▶ _Your goal_:
Go through the listing below and retype exactly the lines starting at the one with "orange solid cube;" and ending at the one with "scarlet small lock (2nd", skipping pictures.

▶ _Exercise data_:
....

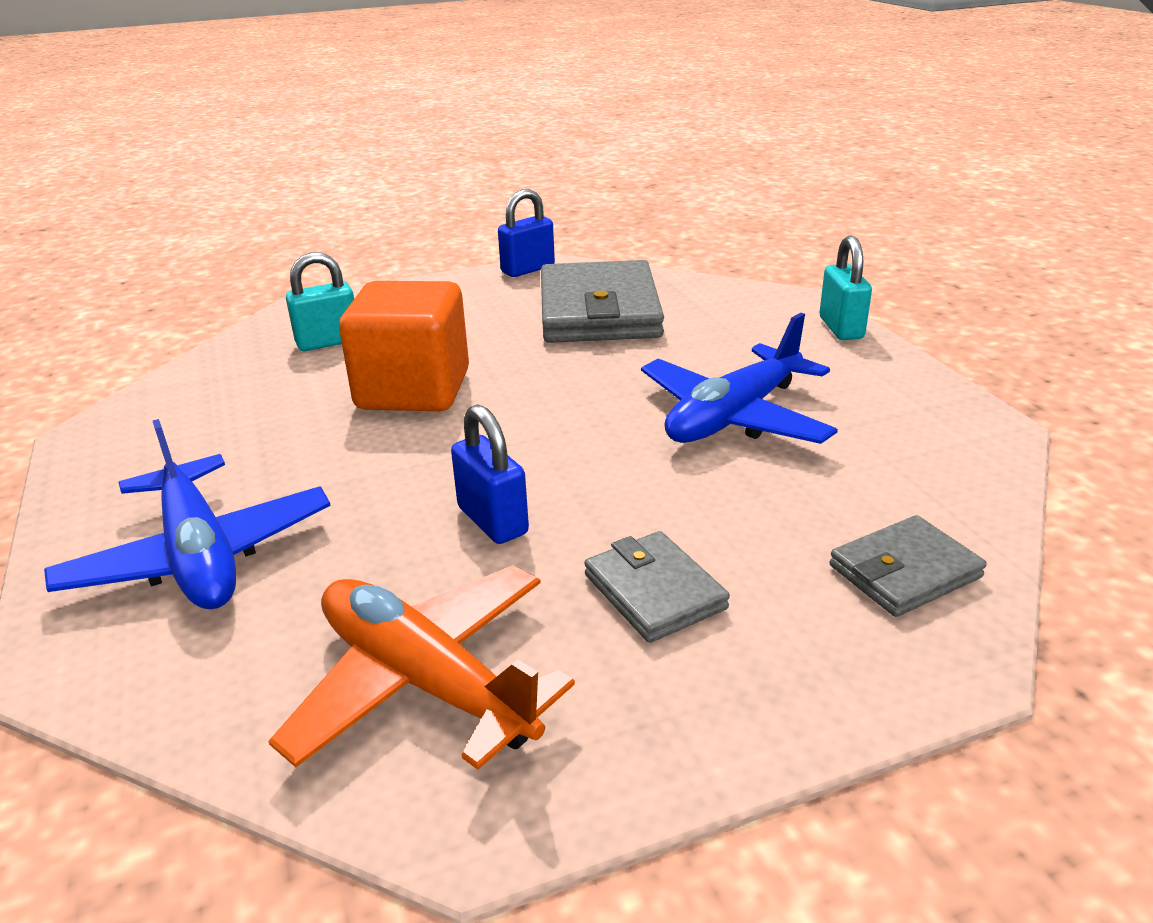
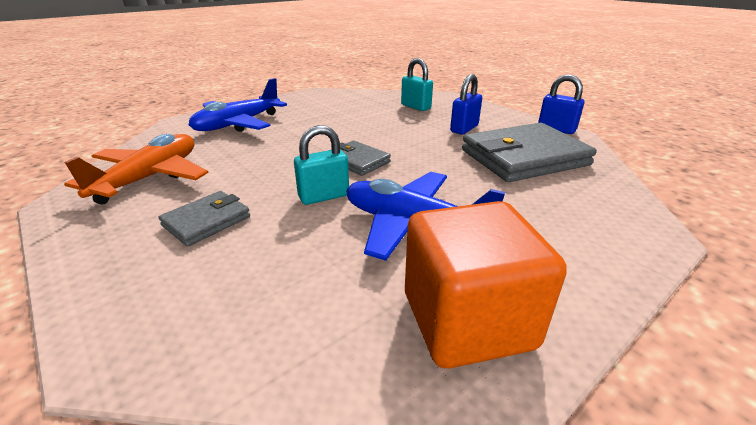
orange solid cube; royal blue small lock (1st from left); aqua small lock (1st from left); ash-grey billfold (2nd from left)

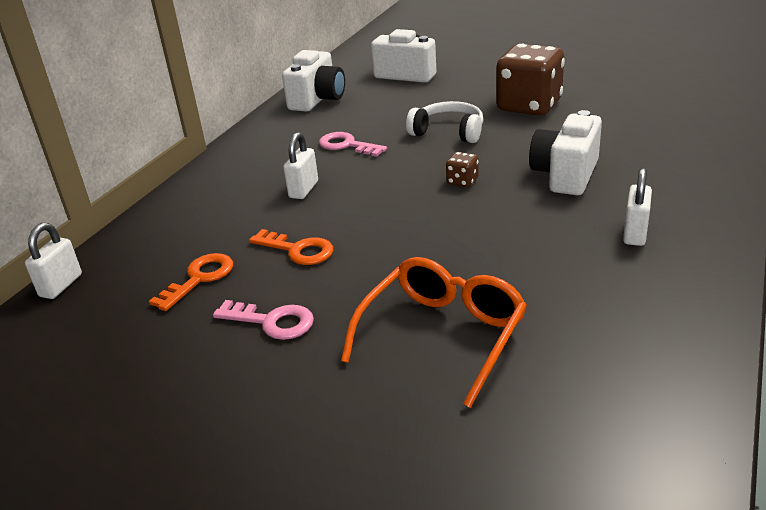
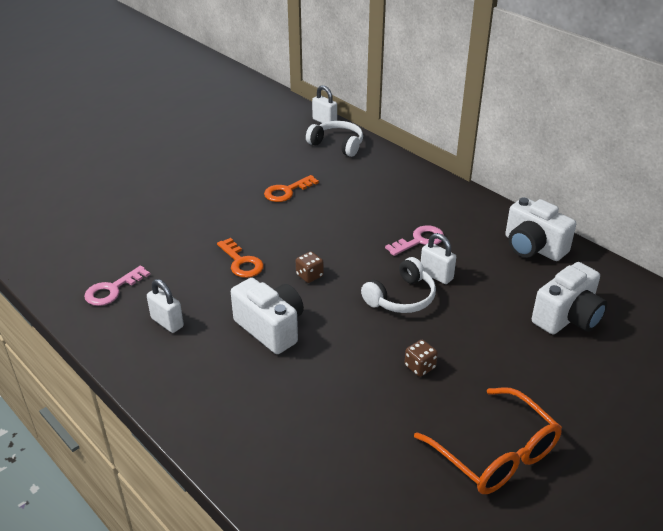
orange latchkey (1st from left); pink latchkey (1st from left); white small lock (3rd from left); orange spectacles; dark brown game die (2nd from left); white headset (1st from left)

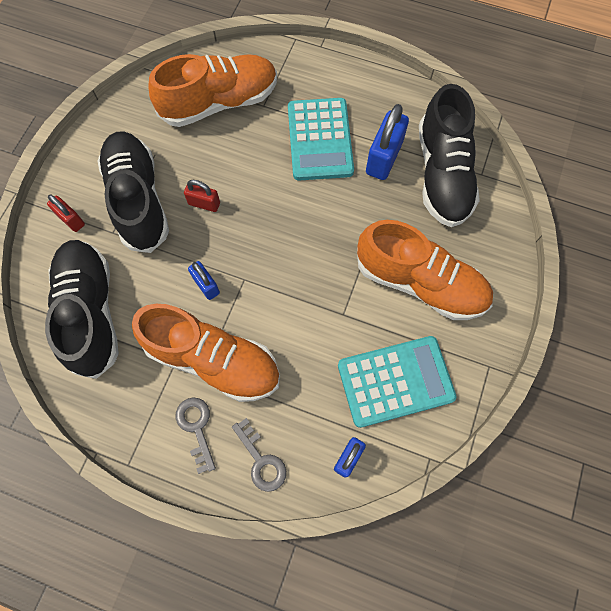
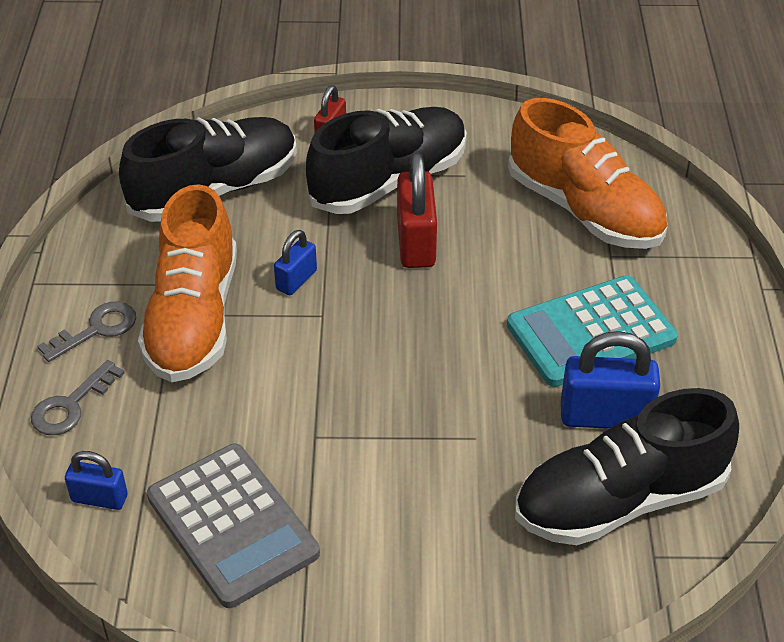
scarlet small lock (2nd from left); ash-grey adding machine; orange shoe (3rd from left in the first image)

....

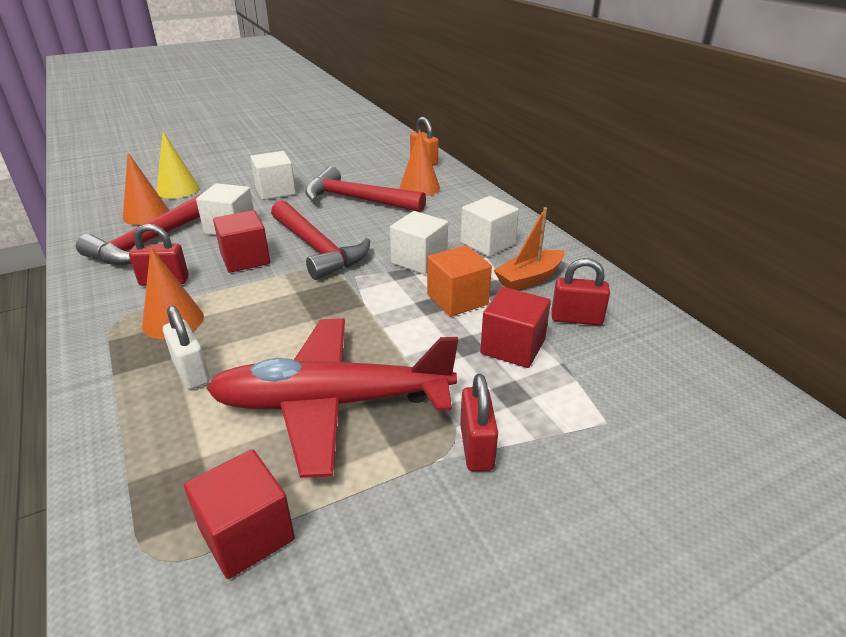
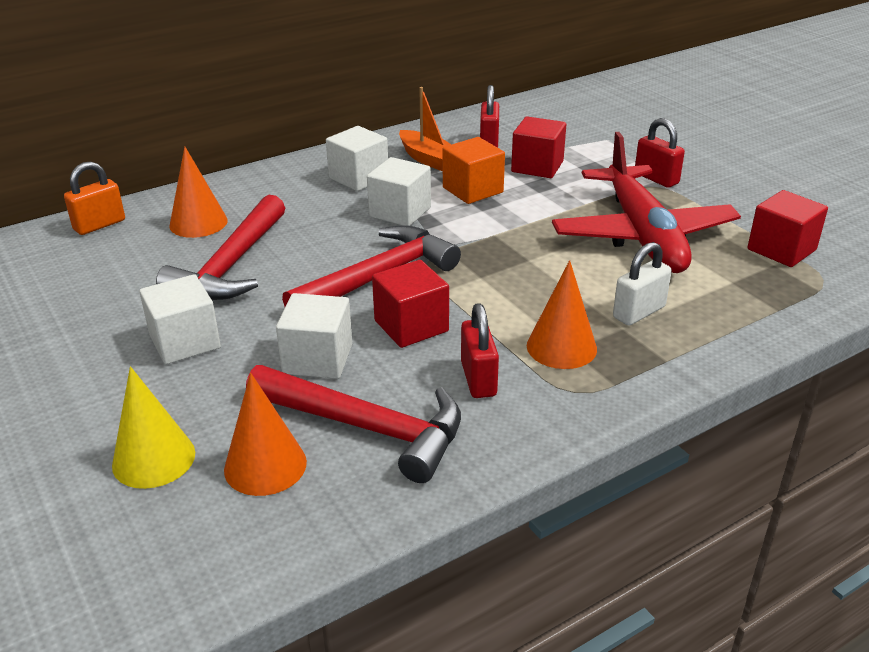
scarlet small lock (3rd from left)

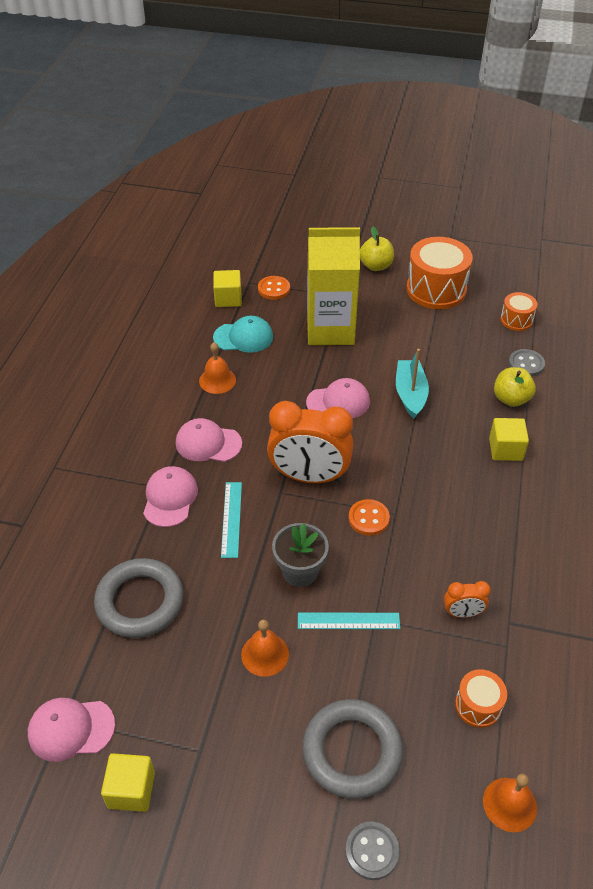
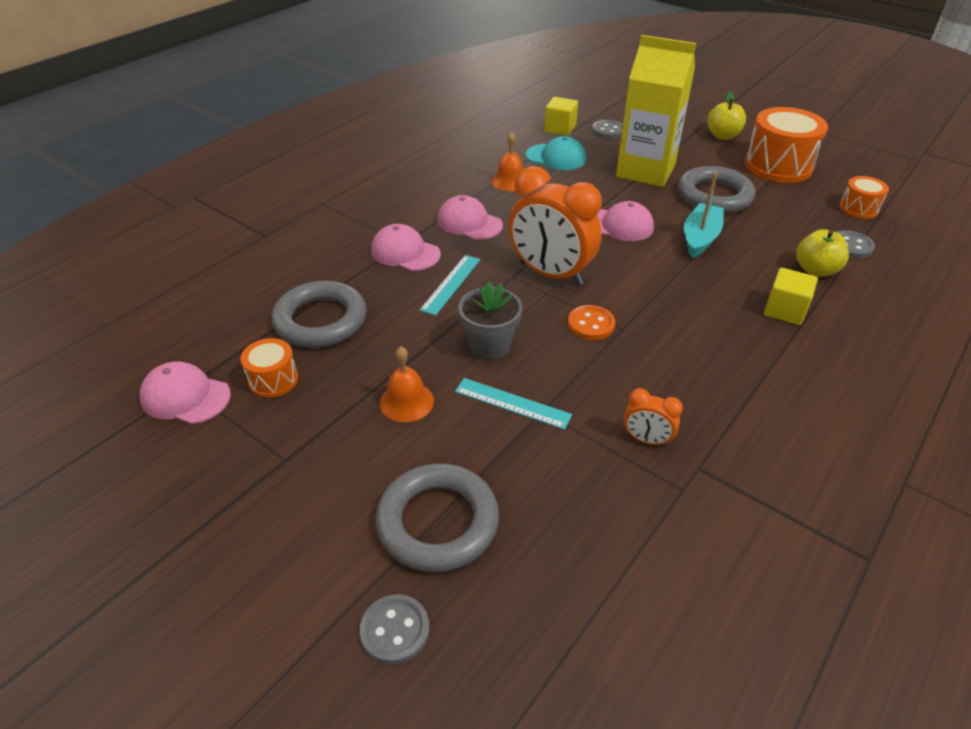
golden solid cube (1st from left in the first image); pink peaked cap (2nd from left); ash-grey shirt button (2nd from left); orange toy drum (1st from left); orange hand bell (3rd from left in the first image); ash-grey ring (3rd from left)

....

▶ _Task response_:
orange solid cube; royal blue small lock (1st from left); aqua small lock (1st from left); ash-grey billfold (2nd from left)

orange latchkey (1st from left); pink latchkey (1st from left); white small lock (3rd from left); orange spectacles; dark brown game die (2nd from left); white headset (1st from left)

scarlet small lock (2nd from left); ash-grey adding machine; orange shoe (3rd from left in the first image)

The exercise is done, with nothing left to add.